Entries provided »
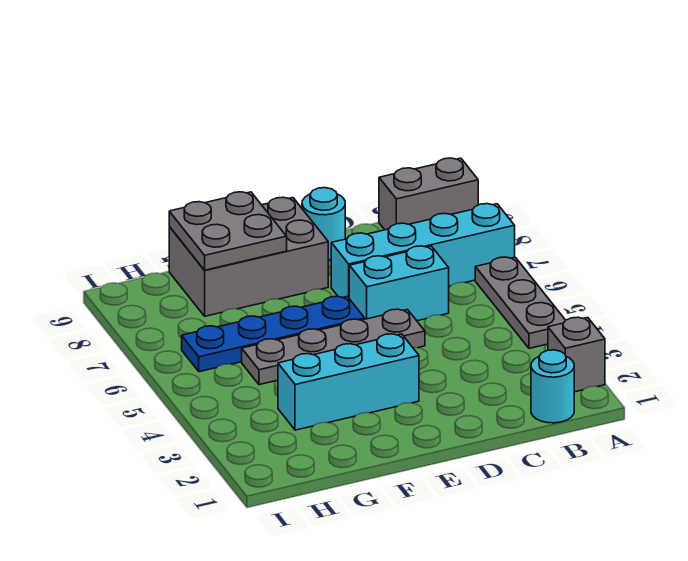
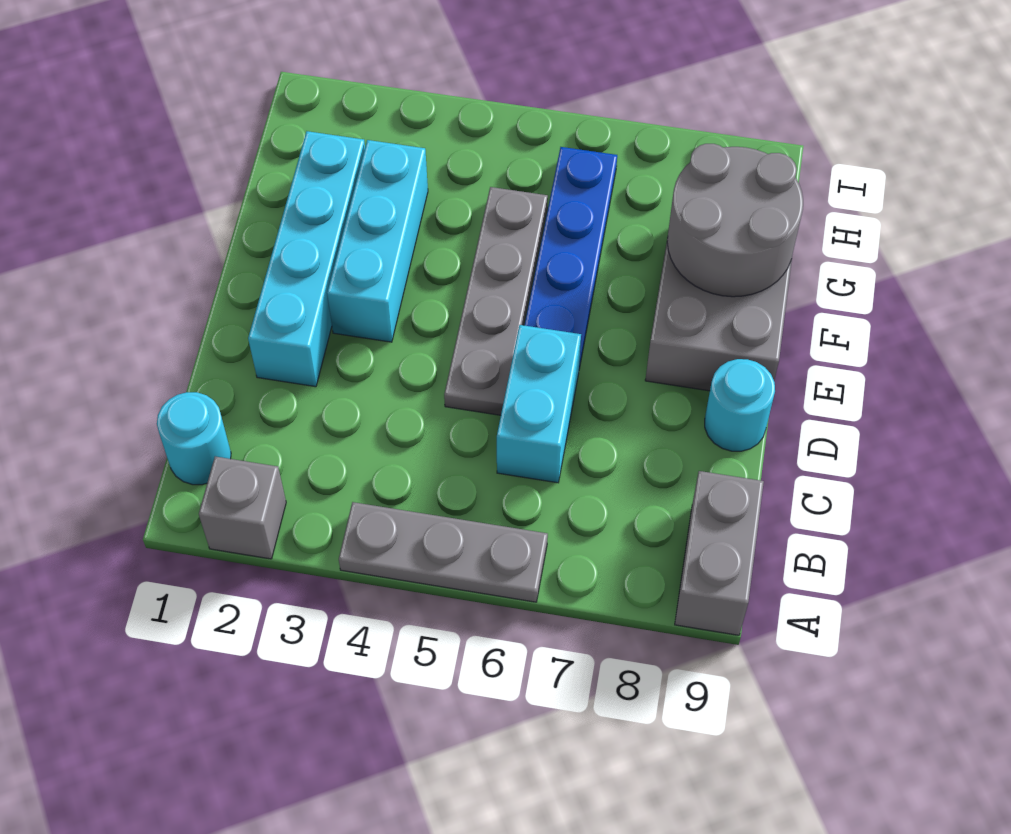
cyan brick A7:D7 level 1 -> cyan brick D2:G2 level 1
grey plate F8:G9 level 2 -> grey round brick F8:G9 level 2

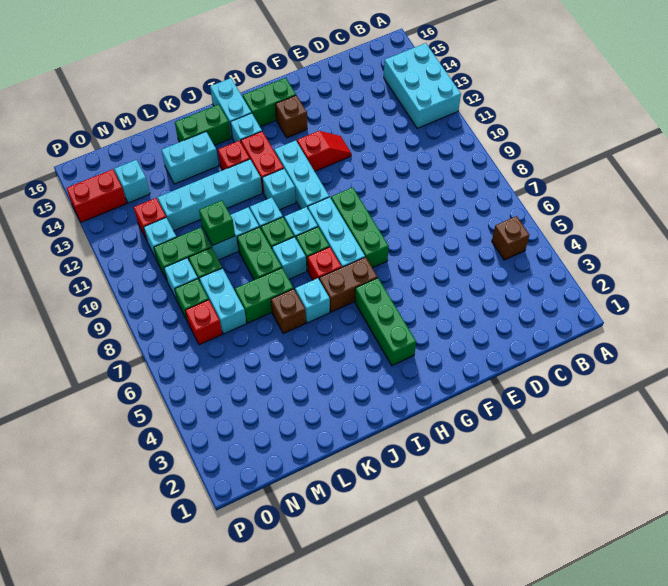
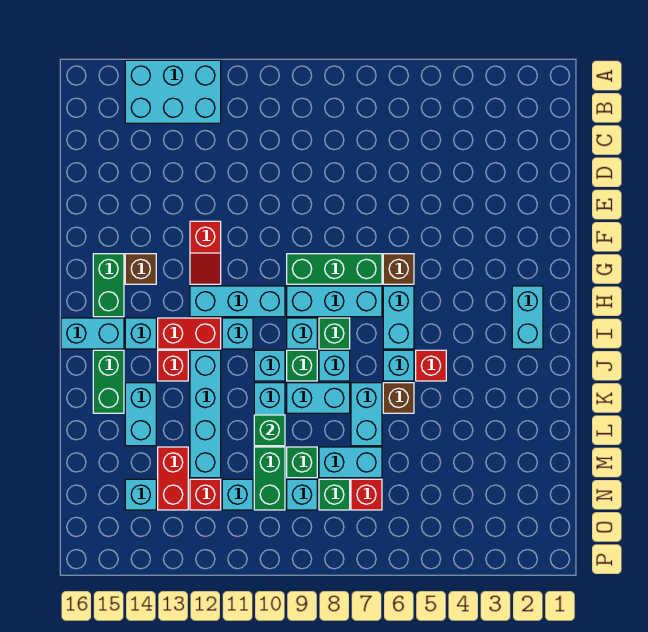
brown brick B5 level 1 -> brown brick G6 level 1
red slope F12:G12 level 1 top G -> red slope F12:G12 level 1 top F
none -> cyan brick H2:I2 level 1
green brick H3:H5 level 1 -> none
brown brick H6:I6 level 1 -> cyan brick H6:I6 level 1
red brick I7 level 1 -> red brick J5 level 1
green brick K7:L7 level 1 -> cyan brick K7:L7 level 1
green brick K8:K9 level 1 -> cyan brick K8:K9 level 1
red brick O14:P14 level 1 -> red brick M13:N13 level 1

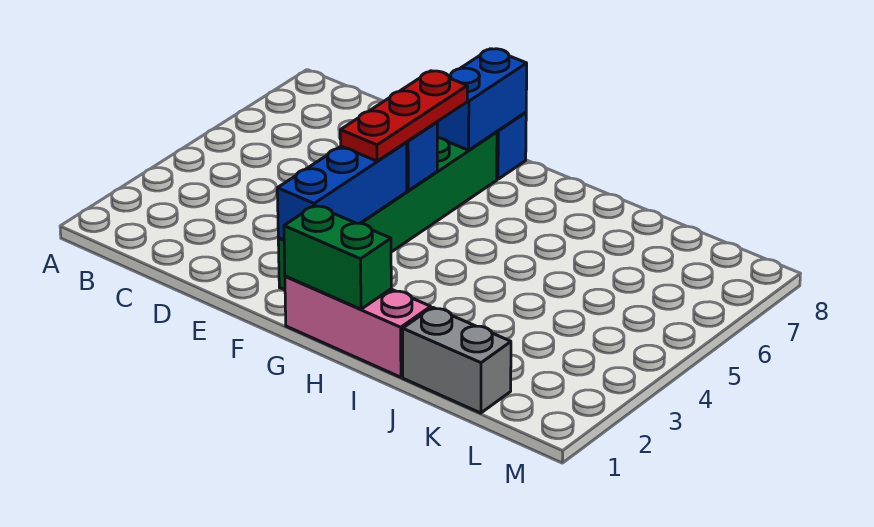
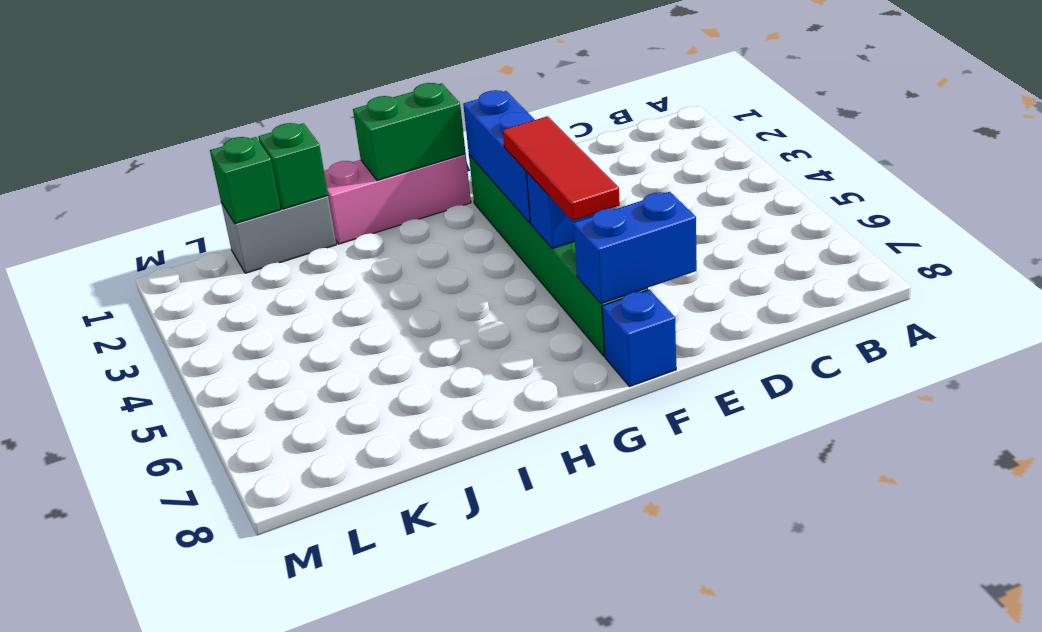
red plate F4:F6 level 3 -> red tile F4:F6 level 3
blue brick F7:F8 level 2 -> blue brick E7:F7 level 2
none -> green brick J1 level 2
none -> green brick K1 level 2

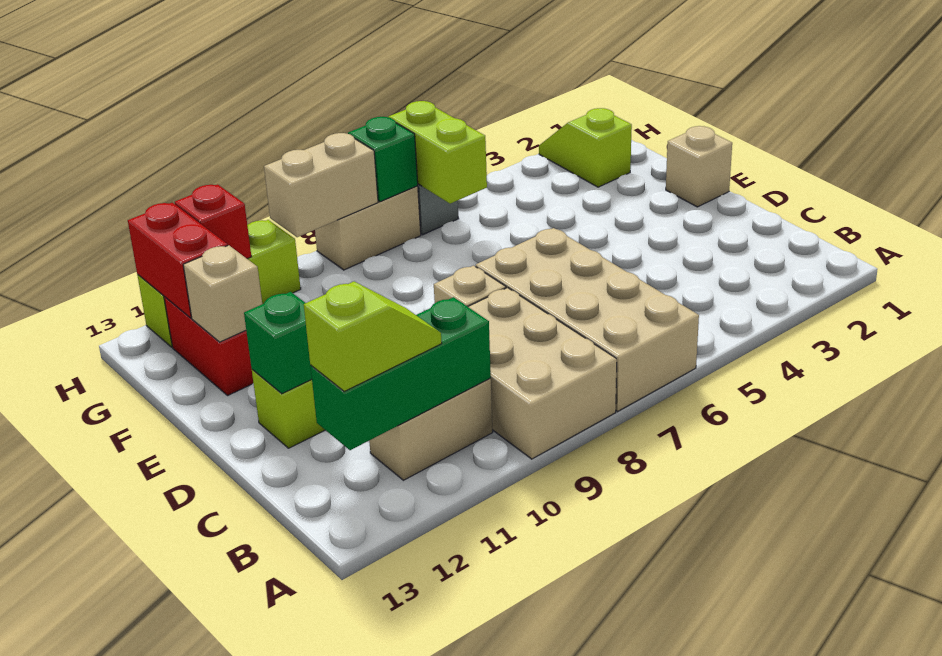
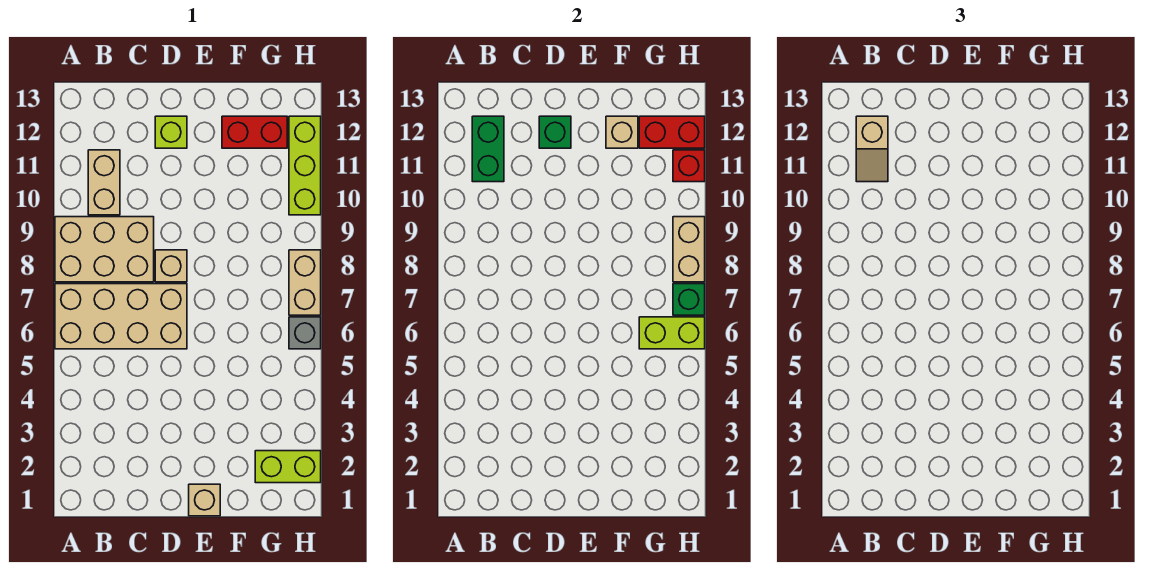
green brick B10:B12 level 2 -> green brick B11:B12 level 2
lime slope B11:B12 level 3 top 12 -> tan slope B11:B12 level 3 top 12
lime slope G2:H2 level 1 top G -> lime brick G2:H2 level 1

Activity »
Without the pictures, set down every entry exactly.

Answer space »
cyan brick A7:D7 level 1 -> cyan brick D2:G2 level 1
grey plate F8:G9 level 2 -> grey round brick F8:G9 level 2

brown brick B5 level 1 -> brown brick G6 level 1
red slope F12:G12 level 1 top G -> red slope F12:G12 level 1 top F
none -> cyan brick H2:I2 level 1
green brick H3:H5 level 1 -> none
brown brick H6:I6 level 1 -> cyan brick H6:I6 level 1
red brick I7 level 1 -> red brick J5 level 1
green brick K7:L7 level 1 -> cyan brick K7:L7 level 1
green brick K8:K9 level 1 -> cyan brick K8:K9 level 1
red brick O14:P14 level 1 -> red brick M13:N13 level 1

red plate F4:F6 level 3 -> red tile F4:F6 level 3
blue brick F7:F8 level 2 -> blue brick E7:F7 level 2
none -> green brick J1 level 2
none -> green brick K1 level 2

green brick B10:B12 level 2 -> green brick B11:B12 level 2
lime slope B11:B12 level 3 top 12 -> tan slope B11:B12 level 3 top 12
lime slope G2:H2 level 1 top G -> lime brick G2:H2 level 1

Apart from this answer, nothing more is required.